## Prompt
Return every line of the data exactly as it stands.

+ + + + + + +

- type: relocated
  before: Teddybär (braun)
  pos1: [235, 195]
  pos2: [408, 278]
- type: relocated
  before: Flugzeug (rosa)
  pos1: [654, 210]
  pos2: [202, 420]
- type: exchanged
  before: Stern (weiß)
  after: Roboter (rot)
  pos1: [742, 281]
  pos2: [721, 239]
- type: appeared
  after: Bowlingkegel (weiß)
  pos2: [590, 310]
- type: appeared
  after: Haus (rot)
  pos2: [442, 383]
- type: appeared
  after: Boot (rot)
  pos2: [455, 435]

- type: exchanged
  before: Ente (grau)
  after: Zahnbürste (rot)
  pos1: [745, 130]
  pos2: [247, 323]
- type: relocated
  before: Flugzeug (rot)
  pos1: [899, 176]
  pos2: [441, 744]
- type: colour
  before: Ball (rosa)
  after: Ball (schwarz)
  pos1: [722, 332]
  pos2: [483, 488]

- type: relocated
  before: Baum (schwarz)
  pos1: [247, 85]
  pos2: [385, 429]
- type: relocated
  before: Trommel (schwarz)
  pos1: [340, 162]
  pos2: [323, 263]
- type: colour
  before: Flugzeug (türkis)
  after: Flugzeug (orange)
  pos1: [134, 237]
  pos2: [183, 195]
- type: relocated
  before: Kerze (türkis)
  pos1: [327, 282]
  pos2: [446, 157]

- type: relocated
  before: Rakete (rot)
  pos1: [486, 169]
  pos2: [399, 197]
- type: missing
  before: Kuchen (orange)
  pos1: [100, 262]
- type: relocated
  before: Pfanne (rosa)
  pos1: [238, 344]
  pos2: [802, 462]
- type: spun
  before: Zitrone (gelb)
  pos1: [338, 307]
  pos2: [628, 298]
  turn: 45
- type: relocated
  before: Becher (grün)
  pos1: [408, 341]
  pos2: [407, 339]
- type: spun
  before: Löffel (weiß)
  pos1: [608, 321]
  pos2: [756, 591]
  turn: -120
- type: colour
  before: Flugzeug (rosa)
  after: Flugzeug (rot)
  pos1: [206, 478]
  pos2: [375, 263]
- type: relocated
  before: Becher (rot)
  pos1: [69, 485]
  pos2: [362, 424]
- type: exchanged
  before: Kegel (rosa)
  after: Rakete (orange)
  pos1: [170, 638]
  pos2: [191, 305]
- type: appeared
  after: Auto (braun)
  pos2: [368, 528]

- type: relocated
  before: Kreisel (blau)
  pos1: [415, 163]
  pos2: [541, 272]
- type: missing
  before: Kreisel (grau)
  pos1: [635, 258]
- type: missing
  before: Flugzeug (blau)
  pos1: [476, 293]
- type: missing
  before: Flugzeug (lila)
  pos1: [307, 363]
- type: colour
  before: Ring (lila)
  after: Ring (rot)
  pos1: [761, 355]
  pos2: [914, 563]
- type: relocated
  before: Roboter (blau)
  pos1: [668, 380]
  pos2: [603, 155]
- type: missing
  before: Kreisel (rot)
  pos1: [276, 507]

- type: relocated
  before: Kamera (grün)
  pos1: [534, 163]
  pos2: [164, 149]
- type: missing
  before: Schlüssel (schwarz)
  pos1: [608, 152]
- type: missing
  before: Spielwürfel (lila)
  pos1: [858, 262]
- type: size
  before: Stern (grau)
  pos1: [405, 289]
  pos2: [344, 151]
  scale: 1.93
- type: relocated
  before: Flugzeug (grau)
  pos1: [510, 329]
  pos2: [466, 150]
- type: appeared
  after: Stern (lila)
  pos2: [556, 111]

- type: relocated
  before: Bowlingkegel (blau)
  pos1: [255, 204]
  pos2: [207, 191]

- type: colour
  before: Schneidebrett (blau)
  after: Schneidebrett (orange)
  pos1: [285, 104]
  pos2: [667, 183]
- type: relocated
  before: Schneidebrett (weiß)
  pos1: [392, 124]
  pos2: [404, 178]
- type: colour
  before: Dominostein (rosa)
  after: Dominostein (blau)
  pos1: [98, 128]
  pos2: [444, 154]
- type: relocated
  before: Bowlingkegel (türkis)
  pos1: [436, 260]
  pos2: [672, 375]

+ + + + + + +

## Finished exercise
- type: relocated
  before: Teddybär (braun)
  pos1: [235, 195]
  pos2: [408, 278]
- type: relocated
  before: Flugzeug (rosa)
  pos1: [654, 210]
  pos2: [202, 420]
- type: exchanged
  before: Stern (weiß)
  after: Roboter (rot)
  pos1: [742, 281]
  pos2: [721, 239]
- type: appeared
  after: Bowlingkegel (weiß)
  pos2: [590, 310]
- type: appeared
  after: Haus (rot)
  pos2: [442, 383]
- type: appeared
  after: Boot (rot)
  pos2: [455, 435]

- type: exchanged
  before: Ente (grau)
  after: Zahnbürste (rot)
  pos1: [745, 130]
  pos2: [247, 323]
- type: relocated
  before: Flugzeug (rot)
  pos1: [899, 176]
  pos2: [441, 744]
- type: colour
  before: Ball (rosa)
  after: Ball (schwarz)
  pos1: [722, 332]
  pos2: [483, 488]

- type: relocated
  before: Baum (schwarz)
  pos1: [247, 85]
  pos2: [385, 429]
- type: relocated
  before: Trommel (schwarz)
  pos1: [340, 162]
  pos2: [323, 263]
- type: colour
  before: Flugzeug (türkis)
  after: Flugzeug (orange)
  pos1: [134, 237]
  pos2: [183, 195]
- type: relocated
  before: Kerze (türkis)
  pos1: [327, 282]
  pos2: [446, 157]

- type: relocated
  before: Rakete (rot)
  pos1: [486, 169]
  pos2: [399, 197]
- type: missing
  before: Kuchen (orange)
  pos1: [100, 262]
- type: relocated
  before: Pfanne (rosa)
  pos1: [238, 344]
  pos2: [802, 462]
- type: spun
  before: Zitrone (gelb)
  pos1: [338, 307]
  pos2: [628, 298]
  turn: 45
- type: relocated
  before: Becher (grün)
  pos1: [408, 341]
  pos2: [407, 339]
- type: spun
  before: Löffel (weiß)
  pos1: [608, 321]
  pos2: [756, 591]
  turn: -120
- type: colour
  before: Flugzeug (rosa)
  after: Flugzeug (rot)
  pos1: [206, 478]
  pos2: [375, 263]
- type: relocated
  before: Becher (rot)
  pos1: [69, 485]
  pos2: [362, 424]
- type: exchanged
  before: Kegel (rosa)
  after: Rakete (orange)
  pos1: [170, 638]
  pos2: [191, 305]
- type: appeared
  after: Auto (braun)
  pos2: [368, 528]

- type: relocated
  before: Kreisel (blau)
  pos1: [415, 163]
  pos2: [541, 272]
- type: missing
  before: Kreisel (grau)
  pos1: [635, 258]
- type: missing
  before: Flugzeug (blau)
  pos1: [476, 293]
- type: missing
  before: Flugzeug (lila)
  pos1: [307, 363]
- type: colour
  before: Ring (lila)
  after: Ring (rot)
  pos1: [761, 355]
  pos2: [914, 563]
- type: relocated
  before: Roboter (blau)
  pos1: [668, 380]
  pos2: [603, 155]
- type: missing
  before: Kreisel (rot)
  pos1: [276, 507]

- type: relocated
  before: Kamera (grün)
  pos1: [534, 163]
  pos2: [164, 149]
- type: missing
  before: Schlüssel (schwarz)
  pos1: [608, 152]
- type: missing
  before: Spielwürfel (lila)
  pos1: [858, 262]
- type: size
  before: Stern (grau)
  pos1: [405, 289]
  pos2: [344, 151]
  scale: 1.93
- type: relocated
  before: Flugzeug (grau)
  pos1: [510, 329]
  pos2: [466, 150]
- type: appeared
  after: Stern (lila)
  pos2: [556, 111]

- type: relocated
  before: Bowlingkegel (blau)
  pos1: [255, 204]
  pos2: [207, 191]

- type: colour
  before: Schneidebrett (blau)
  after: Schneidebrett (orange)
  pos1: [285, 104]
  pos2: [667, 183]
- type: relocated
  before: Schneidebrett (weiß)
  pos1: [392, 124]
  pos2: [404, 178]
- type: colour
  before: Dominostein (rosa)
  after: Dominostein (blau)
  pos1: [98, 128]
  pos2: [444, 154]
- type: relocated
  before: Bowlingkegel (türkis)
  pos1: [436, 260]
  pos2: [672, 375]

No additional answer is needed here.